* What you should do
Please output only the lines that run from the line containing "D5: schottky (A" through the end of the material below, exactly.

———

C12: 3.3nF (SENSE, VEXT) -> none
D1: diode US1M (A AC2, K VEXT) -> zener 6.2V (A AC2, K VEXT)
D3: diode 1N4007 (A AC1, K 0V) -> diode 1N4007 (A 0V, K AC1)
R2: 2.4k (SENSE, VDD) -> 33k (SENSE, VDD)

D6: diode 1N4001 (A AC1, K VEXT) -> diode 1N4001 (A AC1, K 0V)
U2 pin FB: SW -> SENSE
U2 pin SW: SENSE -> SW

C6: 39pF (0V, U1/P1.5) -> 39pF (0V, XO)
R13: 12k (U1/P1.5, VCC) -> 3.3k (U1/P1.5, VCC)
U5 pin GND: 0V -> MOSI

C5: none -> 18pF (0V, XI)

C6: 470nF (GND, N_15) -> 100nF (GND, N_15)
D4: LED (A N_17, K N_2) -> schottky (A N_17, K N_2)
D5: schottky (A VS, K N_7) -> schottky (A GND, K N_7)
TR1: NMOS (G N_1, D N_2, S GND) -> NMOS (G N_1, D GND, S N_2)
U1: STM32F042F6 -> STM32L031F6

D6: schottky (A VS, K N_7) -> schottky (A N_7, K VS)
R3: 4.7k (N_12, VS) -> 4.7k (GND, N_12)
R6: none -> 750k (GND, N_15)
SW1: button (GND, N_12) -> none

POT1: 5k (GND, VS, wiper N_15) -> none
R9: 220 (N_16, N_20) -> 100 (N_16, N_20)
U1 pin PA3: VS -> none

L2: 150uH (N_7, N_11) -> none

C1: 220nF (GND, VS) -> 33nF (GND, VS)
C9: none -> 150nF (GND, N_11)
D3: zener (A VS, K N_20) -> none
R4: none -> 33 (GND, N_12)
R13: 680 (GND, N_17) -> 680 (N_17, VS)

———

* Written solution
D5: schottky (A VS, K N_7) -> schottky (A GND, K N_7)
TR1: NMOS (G N_1, D N_2, S GND) -> NMOS (G N_1, D GND, S N_2)
U1: STM32F042F6 -> STM32L031F6

D6: schottky (A VS, K N_7) -> schottky (A N_7, K VS)
R3: 4.7k (N_12, VS) -> 4.7k (GND, N_12)
R6: none -> 750k (GND, N_15)
SW1: button (GND, N_12) -> none

POT1: 5k (GND, VS, wiper N_15) -> none
R9: 220 (N_16, N_20) -> 100 (N_16, N_20)
U1 pin PA3: VS -> none

L2: 150uH (N_7, N_11) -> none

C1: 220nF (GND, VS) -> 33nF (GND, VS)
C9: none -> 150nF (GND, N_11)
D3: zener (A VS, K N_20) -> none
R4: none -> 33 (GND, N_12)
R13: 680 (GND, N_17) -> 680 (N_17, VS)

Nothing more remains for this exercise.